Word for word, transcribe the data below from the line with "TFT1 pin CS: D3 -> D6" to the line with "TOF3: VL53L0X -> VL6180X", keeping both of those lines.

Top of ENTRIES PROVIDED

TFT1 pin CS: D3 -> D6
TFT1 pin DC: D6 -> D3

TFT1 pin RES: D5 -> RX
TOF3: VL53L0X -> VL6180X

Bottom of ENTRIES PROVIDED
Top of ENTRIES PROVIDED

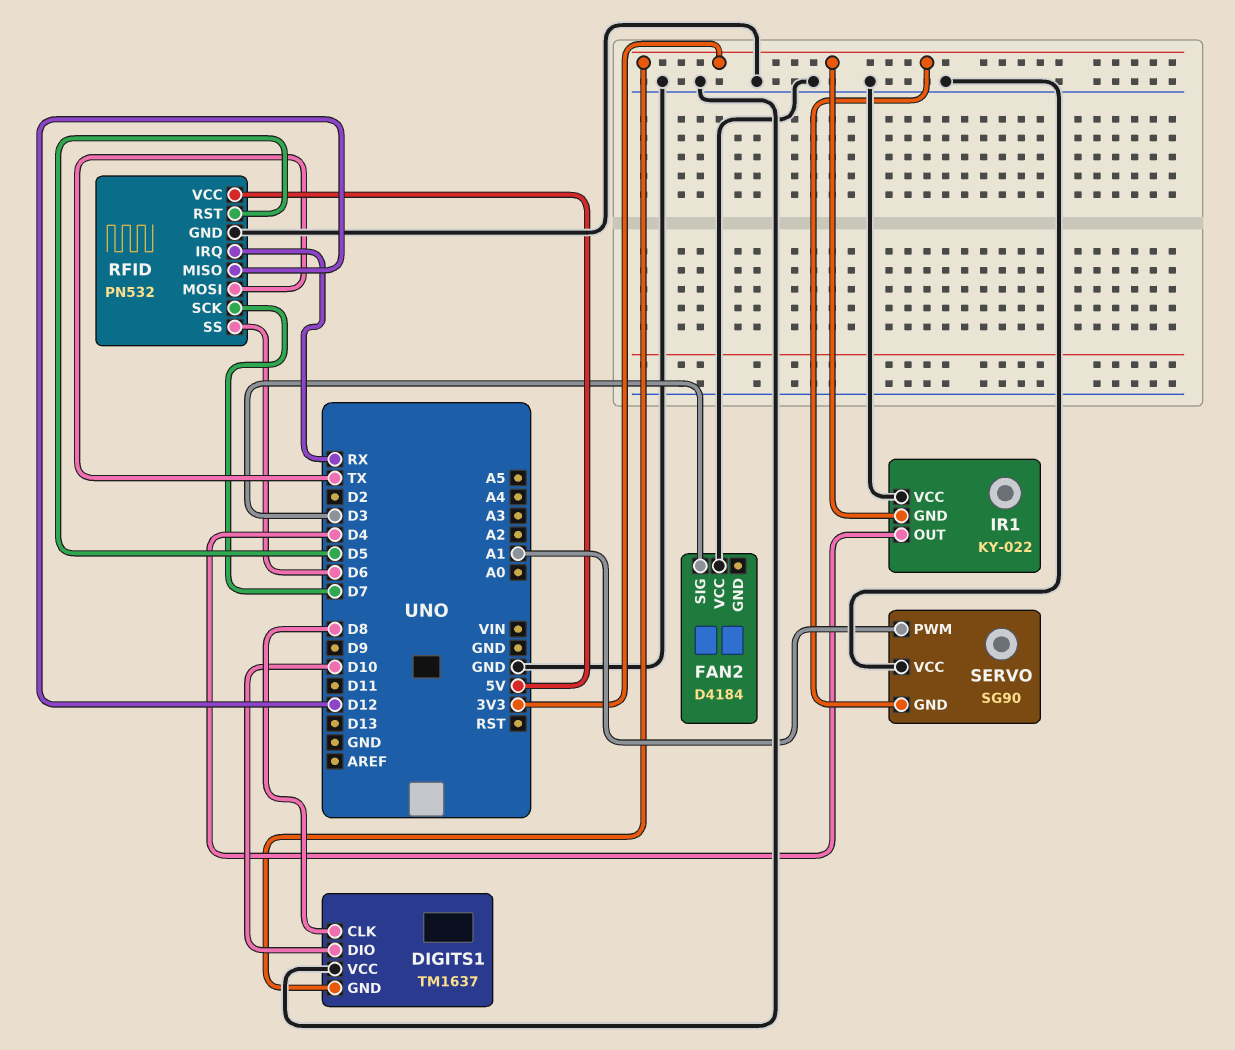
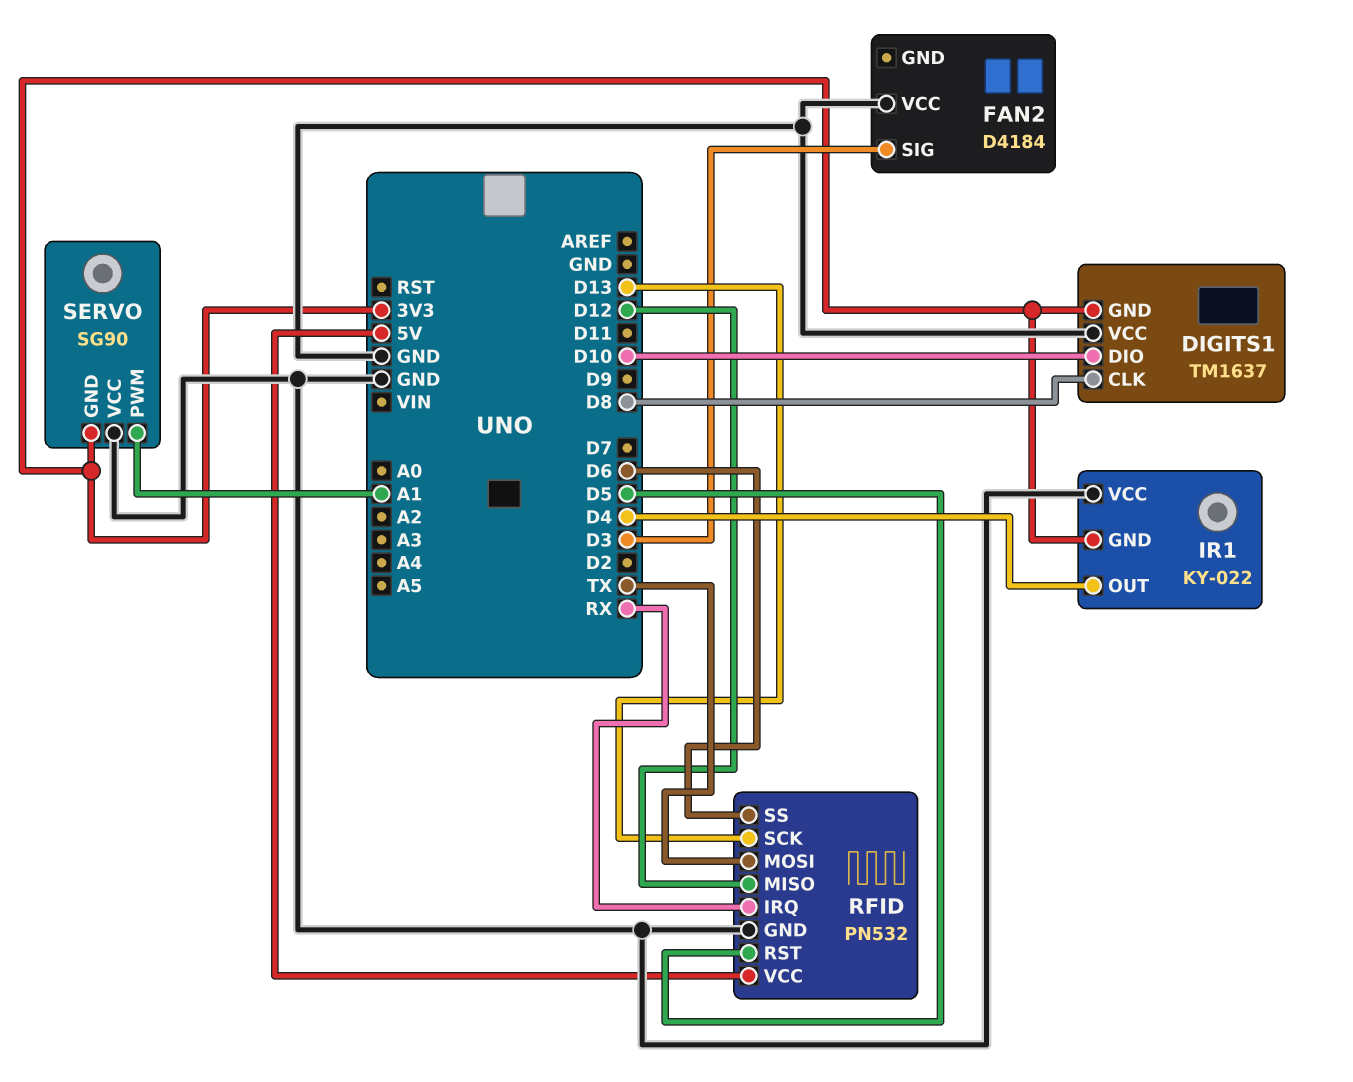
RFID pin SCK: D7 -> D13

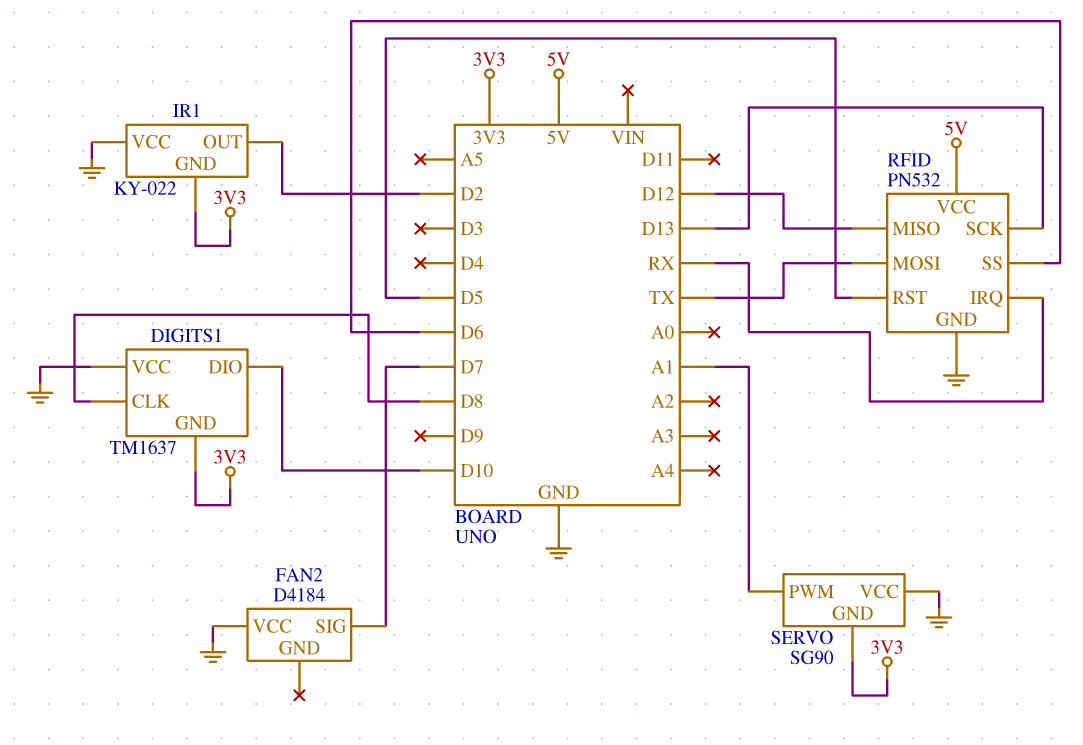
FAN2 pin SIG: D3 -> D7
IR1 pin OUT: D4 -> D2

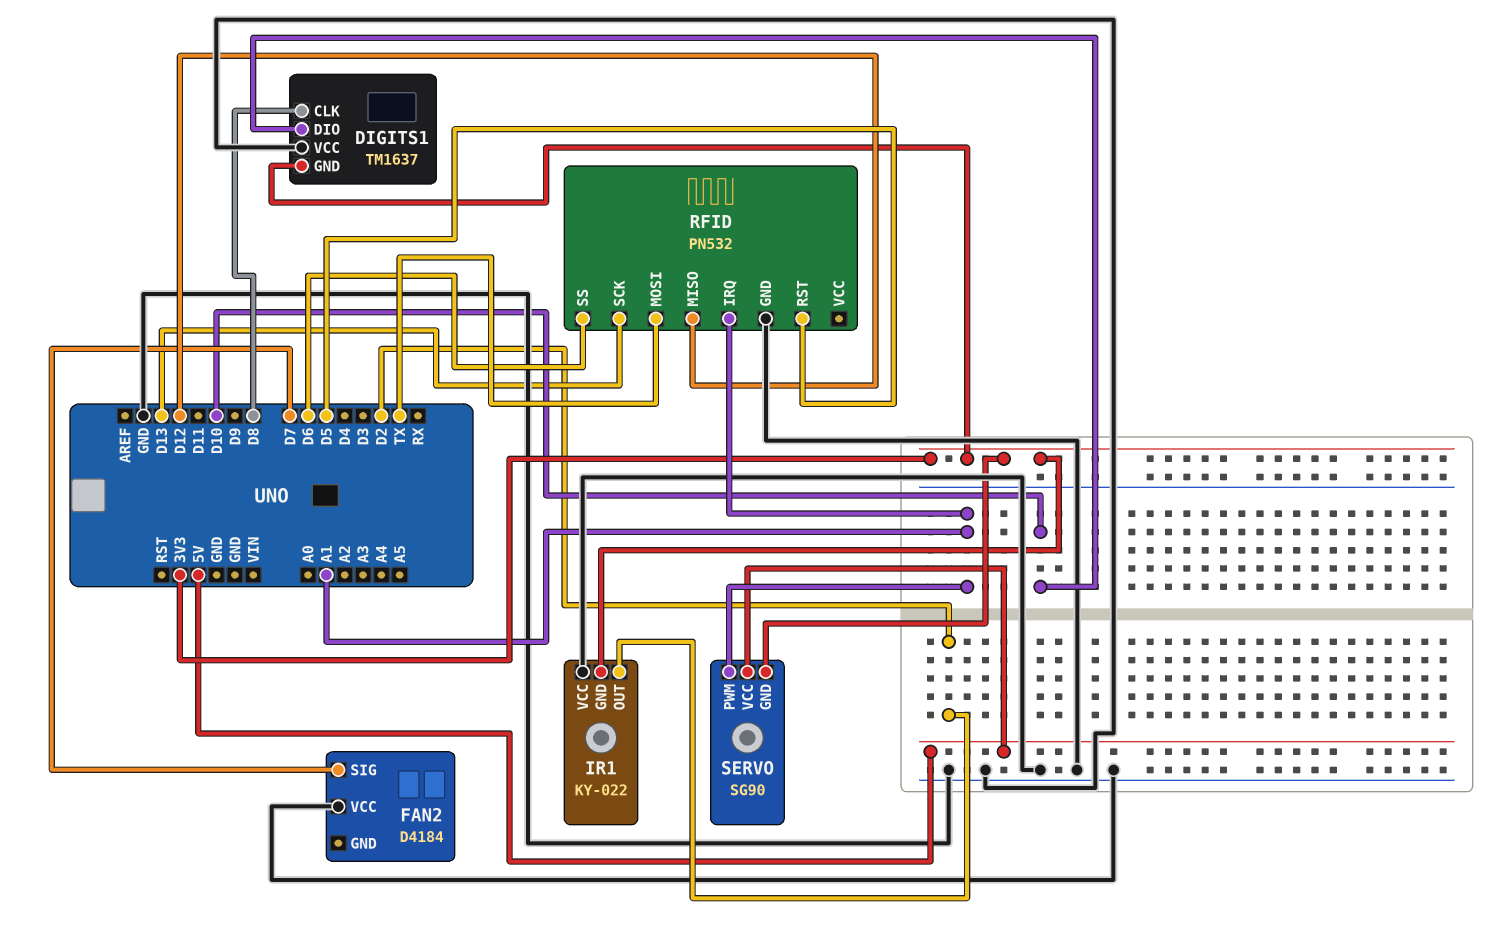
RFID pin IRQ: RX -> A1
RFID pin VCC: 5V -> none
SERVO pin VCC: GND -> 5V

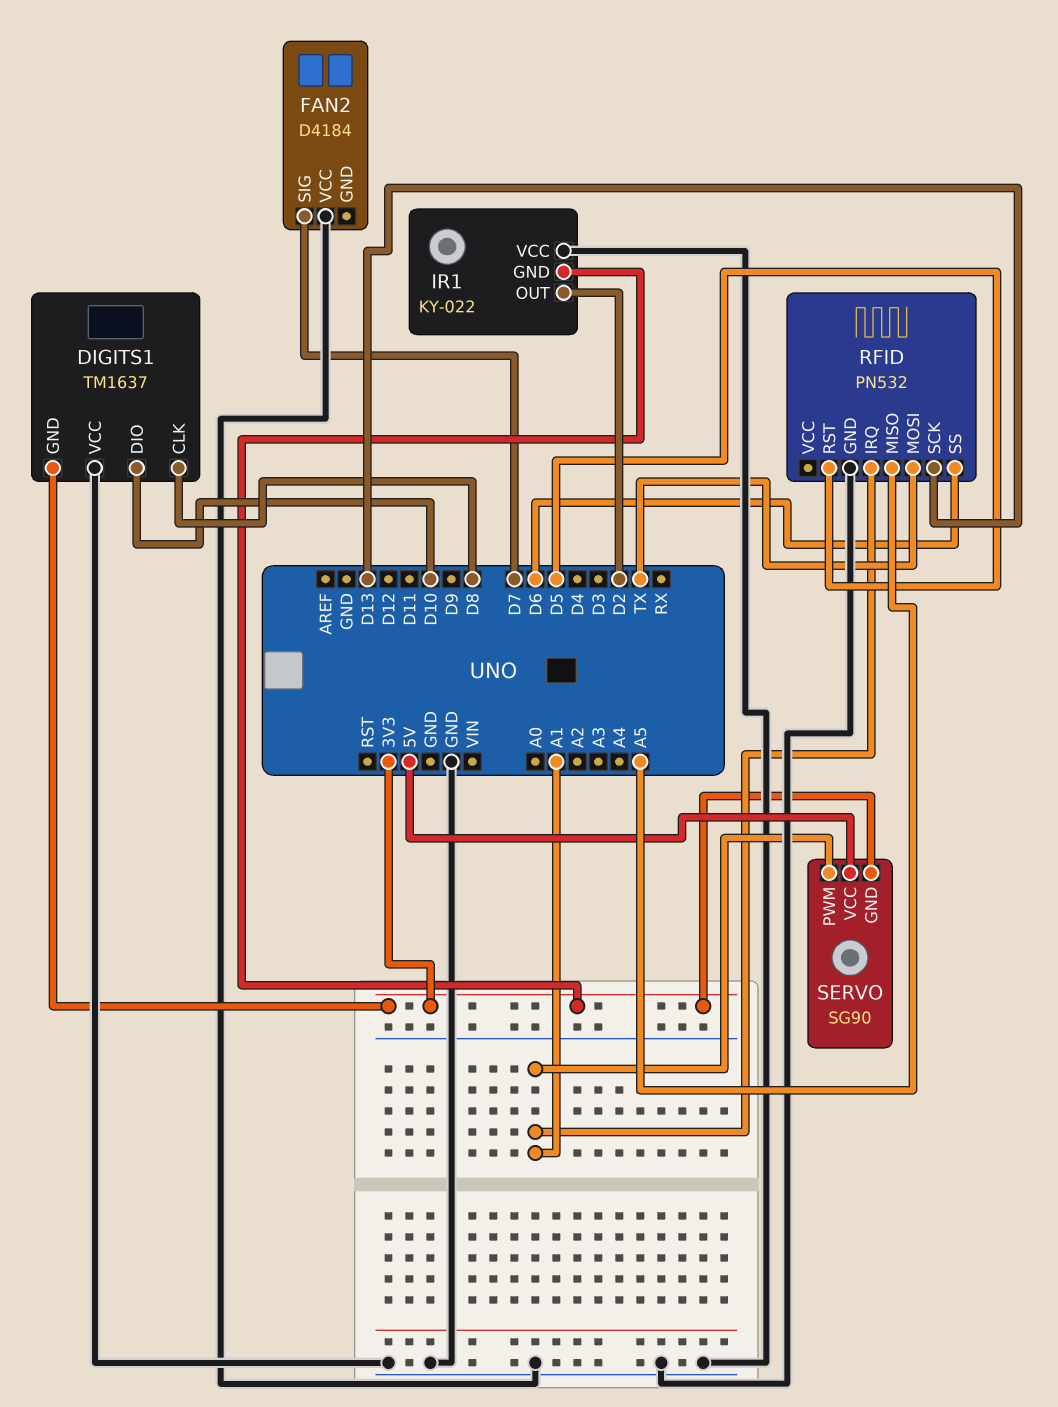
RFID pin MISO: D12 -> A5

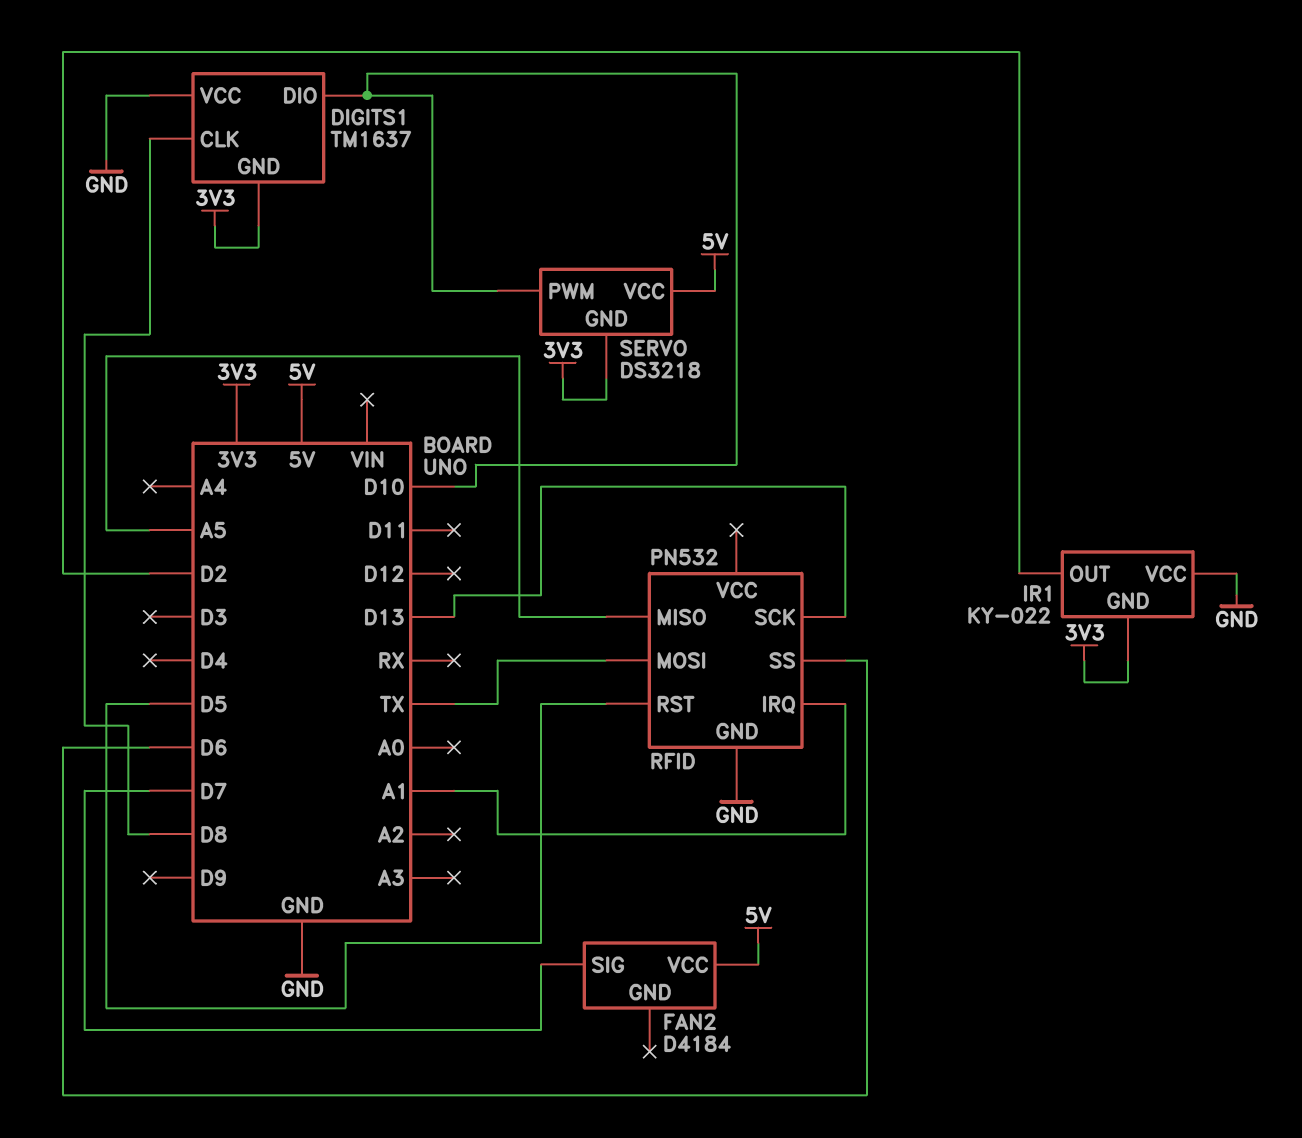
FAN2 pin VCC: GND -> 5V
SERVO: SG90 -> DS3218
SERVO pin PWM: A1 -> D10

Bottom of ENTRIES PROVIDED

_ANSWER FOR THIS EXERCISE:_
TFT1 pin CS: D3 -> D6
TFT1 pin DC: D6 -> D3

TFT1 pin RES: D5 -> RX
TOF3: VL53L0X -> VL6180X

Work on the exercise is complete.